Your objective
In duplicating the lines below, keep every word unchanged and drop the pictures.

------------------------------

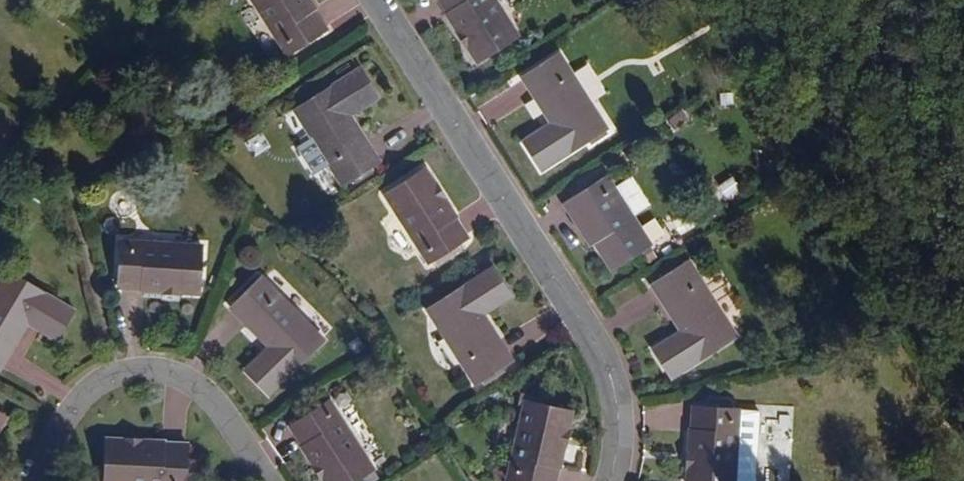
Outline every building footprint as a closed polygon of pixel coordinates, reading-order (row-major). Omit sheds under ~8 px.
[(306,0),(250,0),(287,56),(326,30),(306,0)] [(493,0),(438,0),(477,61),(516,36),(493,0)] [(605,128),(557,53),(520,77),(550,123),(522,142),(540,170),(605,128)] [(371,173),(368,168),(377,162),(348,116),(376,98),(358,69),(293,111),(341,185),(351,179),(354,184),(371,173)] [(460,251),(457,246),(467,239),(422,170),(383,196),(428,264),(433,261),(437,266),(460,251)] [(725,200),(741,190),(733,176),(717,185),(725,200)] [(597,237),(591,240),(610,270),(649,244),(632,218),(649,206),(630,177),(613,188),(606,177),(573,198),(597,237)] [(567,202),(591,240),(597,237),(573,198),(567,202)] [(201,246),(119,241),(116,287),(197,293),(201,246)] [(735,338),(687,263),(676,270),(673,266),(659,274),(662,279),(650,286),(680,333),(651,351),(670,380),(735,338)] [(510,296),(491,268),(426,312),(475,384),(511,360),(481,315),(510,296)] [(6,271),(0,282),(0,366),(26,322),(55,339),(73,311),(6,271)] [(323,339),(260,277),(229,308),(268,346),(244,370),(269,394),(323,339)] [(329,401),(290,426),(325,480),(352,480),(372,468),(329,401)] [(569,412),(524,402),(507,480),(554,480),(569,412)] [(691,409),(688,480),(734,480),(736,442),(756,442),(757,412),(691,409)] [(186,458),(186,445),(105,442),(104,466),(104,467),(98,467),(97,480),(185,480),(195,480),(195,458),(186,458)]
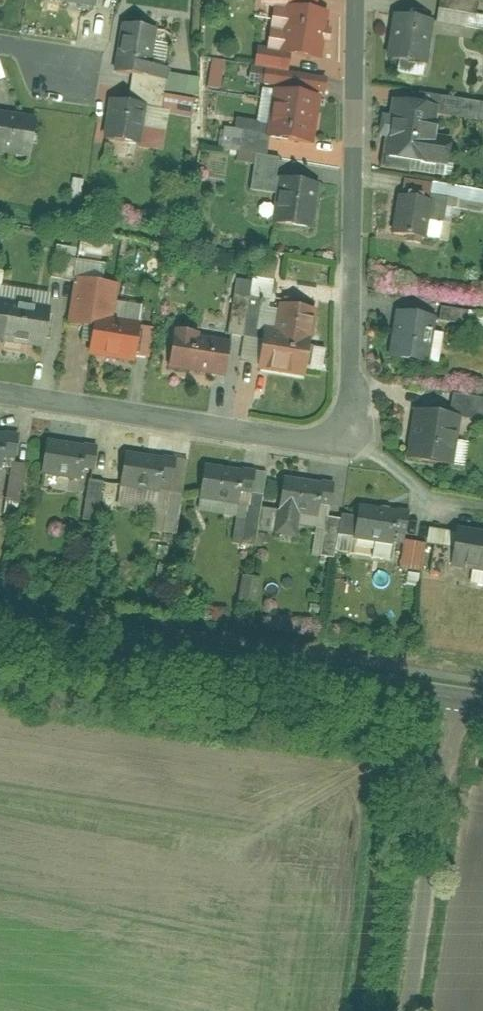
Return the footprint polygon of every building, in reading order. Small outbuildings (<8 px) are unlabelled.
[(48,0),(94,8),(95,0),(48,0)] [(481,0),(442,0),(441,28),(482,28),(482,16),(481,16),(481,0)] [(280,50),(280,52),(321,58),(323,42),(329,43),(331,30),(326,29),(329,10),(285,4),(284,8),(273,6),(269,30),(282,32),(281,34),(270,33),(268,48),(280,50)] [(437,20),(394,13),(386,58),(430,65),(437,20)] [(124,23),(115,72),(166,81),(168,68),(151,65),(157,29),(124,23)] [(225,89),(226,61),(213,60),(212,88),(225,89)] [(273,88),(265,139),(313,146),(321,96),(273,88)] [(138,147),(146,105),(109,98),(101,140),(138,147)] [(451,143),(437,141),(443,107),(391,98),(388,114),(381,112),(376,139),(384,141),(380,165),(446,176),(451,143)] [(28,159),(35,115),(0,110),(0,155),(28,159)] [(276,178),(269,224),(313,231),(320,184),(276,178)] [(389,235),(424,240),(430,201),(395,195),(389,235)] [(141,323),(112,319),(117,286),(74,279),(67,326),(90,329),(86,357),(135,365),(141,323)] [(42,349),(49,308),(0,300),(0,342),(42,349)] [(279,303),(274,329),(265,328),(258,370),(304,378),(316,310),(279,303)] [(471,325),(472,311),(444,308),(442,331),(444,332),(445,322),(471,325)] [(428,365),(436,318),(394,311),(386,358),(428,365)] [(166,371),(223,379),(228,342),(197,337),(198,334),(172,330),(166,371)] [(412,411),(404,460),(452,467),(460,418),(412,411)] [(45,440),(39,476),(80,483),(86,447),(45,440)] [(125,454),(119,488),(159,494),(161,483),(172,485),(176,459),(164,457),(164,460),(125,454)] [(203,466),(198,501),(238,506),(238,504),(249,506),(252,484),(241,482),(243,471),(203,466)] [(295,538),(298,518),(318,521),(319,510),(330,511),(333,486),(283,479),(274,535),(295,538)] [(102,517),(106,482),(92,481),(87,515),(102,517)] [(359,505),(354,540),(391,546),(393,534),(404,536),(408,511),(400,510),(400,512),(359,505)] [(450,568),(482,574),(482,534),(458,529),(450,568)] [(259,606),(264,580),(247,577),(242,603),(259,606)]
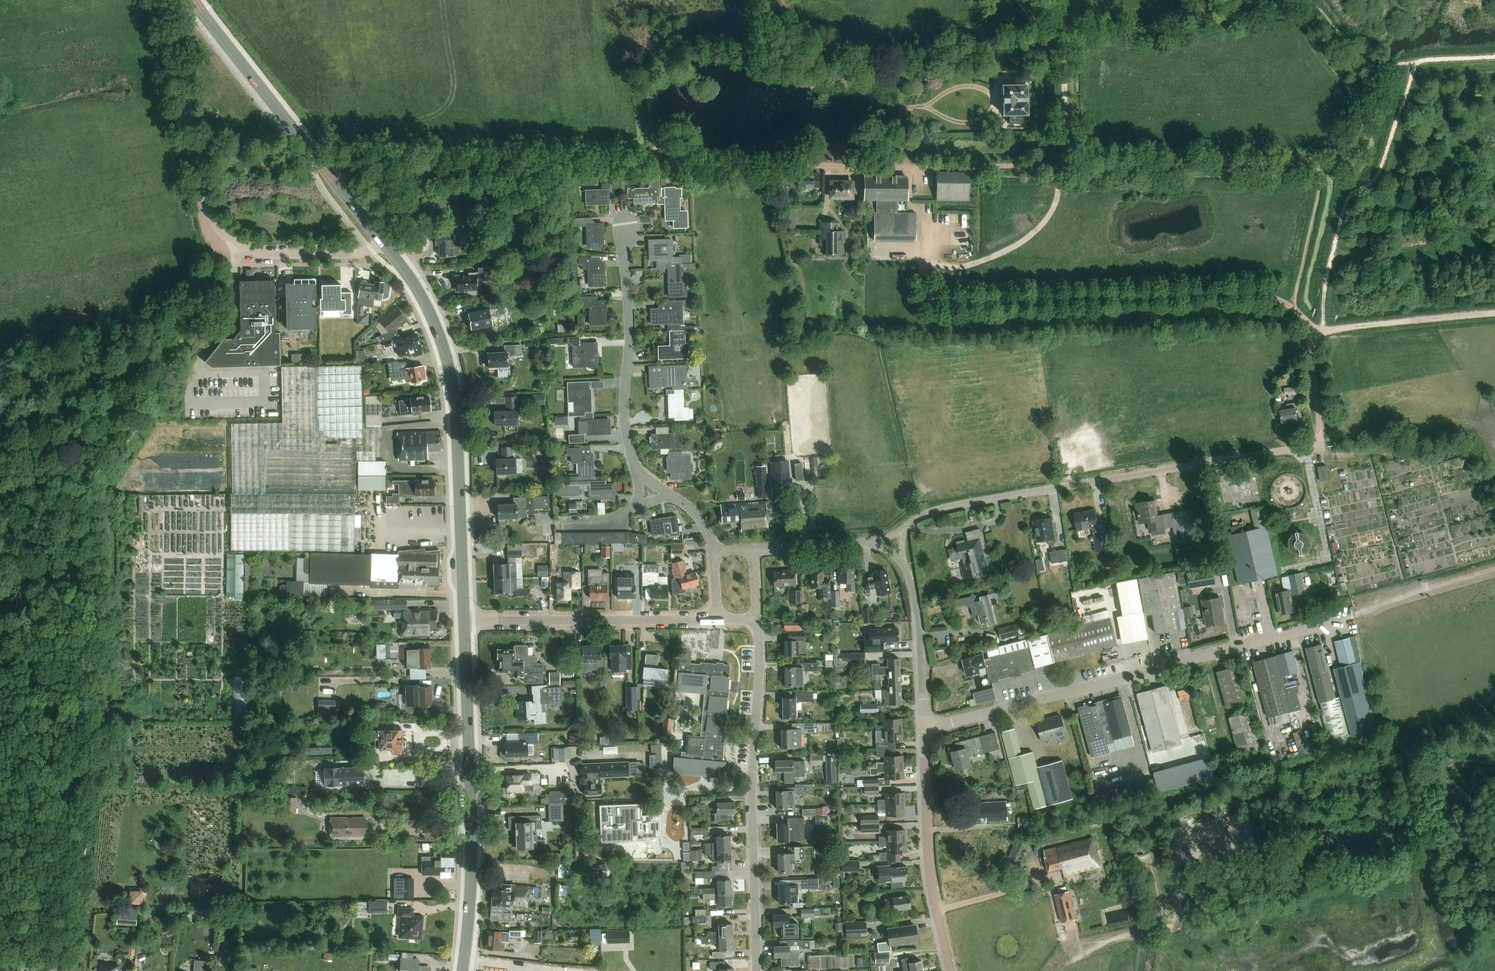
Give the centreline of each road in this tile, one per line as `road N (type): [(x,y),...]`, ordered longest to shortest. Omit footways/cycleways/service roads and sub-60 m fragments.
road 1 (track): [(1294,311),(1240,293),(939,302),(923,276),(924,167)]
road 2 (residential): [(903,530),(940,509),(1314,445),(1321,413)]
road 3 (residential): [(924,730),(1351,617)]
road 4 (unclassified): [(162,0),(207,204),(219,229),(263,254),(354,254),(383,243)]
road 5 (track): [(661,164),(1064,164)]
road 6 (secondary): [(465,621),(448,363),(423,298),(383,243)]
road 7 (residential): [(714,549),(693,512),(641,475),(630,449),(623,218)]
road 8 (residential): [(756,970),(757,619)]
road 9 (secondary): [(463,970),(471,850),(465,621)]
road 10 (secondary): [(199,9),(383,243)]
road 11 (track): [(1064,164),(1319,165)]
road 12 (track): [(410,162),(661,164)]
road 13 (residential): [(465,621),(716,620)]
road 14 (residential): [(951,970),(933,896),(924,730)]
road 15 (track): [(197,162),(410,162)]
road 16 (track): [(117,401),(189,332),(219,229)]
road 17 (track): [(906,108),(932,106),(968,123),(994,109),(991,94),(971,86),(934,101)]
road 18 (track): [(1325,331),(1494,313)]
road 19 (residential): [(924,730),(922,642),(902,564)]
road 20 (track): [(1351,617),(1494,570)]
road 21 (track): [(0,448),(85,422),(117,401)]
road 22 (track): [(1319,165),(1342,161),(1360,141),(1376,70)]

------------------------------

Written response
Outline every building footprint as a closed polygon of pixel coordinates, reading-order (row-major). Omit sheds under ~8 px.
[(306,0),(250,0),(287,56),(326,30),(306,0)] [(493,0),(438,0),(477,61),(516,36),(493,0)] [(605,128),(557,53),(520,77),(550,123),(522,142),(540,170),(605,128)] [(371,173),(368,168),(377,162),(348,116),(376,98),(358,69),(293,111),(341,185),(351,179),(354,184),(371,173)] [(460,251),(457,246),(467,239),(422,170),(383,196),(428,264),(433,261),(437,266),(460,251)] [(725,200),(741,190),(733,176),(717,185),(725,200)] [(597,237),(591,240),(610,270),(649,244),(632,218),(649,206),(630,177),(613,188),(606,177),(573,198),(597,237)] [(567,202),(591,240),(597,237),(573,198),(567,202)] [(201,246),(119,241),(116,287),(197,293),(201,246)] [(735,338),(687,263),(676,270),(673,266),(659,274),(662,279),(650,286),(680,333),(651,351),(670,380),(735,338)] [(510,296),(491,268),(426,312),(475,384),(511,360),(481,315),(510,296)] [(6,271),(0,282),(0,366),(26,322),(55,339),(73,311),(6,271)] [(323,339),(260,277),(229,308),(268,346),(244,370),(269,394),(323,339)] [(329,401),(290,426),(325,480),(352,480),(372,468),(329,401)] [(569,412),(524,402),(507,480),(554,480),(569,412)] [(691,409),(688,480),(734,480),(736,442),(756,442),(757,412),(691,409)] [(186,458),(186,445),(105,442),(104,466),(104,467),(98,467),(97,480),(185,480),(195,480),(195,458),(186,458)]
Return the footprint polygon of every building, in reading order. Small outbuildings (<8 px) are unlabelled.
[(48,0),(94,8),(95,0),(48,0)] [(481,0),(442,0),(441,28),(482,28),(482,16),(481,16),(481,0)] [(280,50),(280,52),(321,58),(323,42),(329,43),(331,30),(326,29),(329,10),(285,4),(284,8),(273,6),(269,30),(282,32),(281,34),(270,33),(268,48),(280,50)] [(437,20),(394,13),(386,58),(430,65),(437,20)] [(124,23),(115,72),(166,81),(168,68),(151,65),(157,29),(124,23)] [(225,89),(226,61),(213,60),(212,88),(225,89)] [(273,88),(265,139),(313,146),(321,96),(273,88)] [(138,147),(146,105),(109,98),(101,140),(138,147)] [(451,143),(437,141),(443,107),(391,98),(388,114),(381,112),(376,139),(384,141),(380,165),(446,176),(451,143)] [(28,159),(35,115),(0,110),(0,155),(28,159)] [(276,178),(269,224),(313,231),(320,184),(276,178)] [(389,235),(424,240),(430,201),(395,195),(389,235)] [(141,323),(112,319),(117,286),(74,279),(67,326),(90,329),(86,357),(135,365),(141,323)] [(42,349),(49,308),(0,300),(0,342),(42,349)] [(279,303),(274,329),(265,328),(258,370),(304,378),(316,310),(279,303)] [(471,325),(472,311),(444,308),(442,331),(444,332),(445,322),(471,325)] [(428,365),(436,318),(394,311),(386,358),(428,365)] [(166,371),(223,379),(228,342),(197,337),(198,334),(172,330),(166,371)] [(412,411),(404,460),(452,467),(460,418),(412,411)] [(45,440),(39,476),(80,483),(86,447),(45,440)] [(125,454),(119,488),(159,494),(161,483),(172,485),(176,459),(164,457),(164,460),(125,454)] [(203,466),(198,501),(238,506),(238,504),(249,506),(252,484),(241,482),(243,471),(203,466)] [(295,538),(298,518),(318,521),(319,510),(330,511),(333,486),(283,479),(274,535),(295,538)] [(102,517),(106,482),(92,481),(87,515),(102,517)] [(359,505),(354,540),(391,546),(393,534),(404,536),(408,511),(400,510),(400,512),(359,505)] [(450,568),(482,574),(482,534),(458,529),(450,568)] [(259,606),(264,580),(247,577),(242,603),(259,606)]
Give the centreline of each road in this tile, one per line as `road N (type): [(x,y),...]`, ordered longest to shortest. Omit footways/cycleways/service roads and sub-60 m fragments.
road 1 (track): [(1294,311),(1240,293),(939,302),(923,276),(924,167)]
road 2 (residential): [(903,530),(940,509),(1314,445),(1321,413)]
road 3 (residential): [(924,730),(1351,617)]
road 4 (unclassified): [(162,0),(207,204),(219,229),(263,254),(354,254),(383,243)]
road 5 (track): [(661,164),(1064,164)]
road 6 (secondary): [(465,621),(448,363),(423,298),(383,243)]
road 7 (residential): [(714,549),(693,512),(641,475),(630,449),(623,218)]
road 8 (residential): [(756,970),(757,619)]
road 9 (secondary): [(463,970),(471,850),(465,621)]
road 10 (secondary): [(199,9),(383,243)]
road 11 (track): [(1064,164),(1319,165)]
road 12 (track): [(410,162),(661,164)]
road 13 (residential): [(465,621),(716,620)]
road 14 (residential): [(951,970),(933,896),(924,730)]
road 15 (track): [(197,162),(410,162)]
road 16 (track): [(117,401),(189,332),(219,229)]
road 17 (track): [(906,108),(932,106),(968,123),(994,109),(991,94),(971,86),(934,101)]
road 18 (track): [(1325,331),(1494,313)]
road 19 (residential): [(924,730),(922,642),(902,564)]
road 20 (track): [(1351,617),(1494,570)]
road 21 (track): [(0,448),(85,422),(117,401)]
road 22 (track): [(1319,165),(1342,161),(1360,141),(1376,70)]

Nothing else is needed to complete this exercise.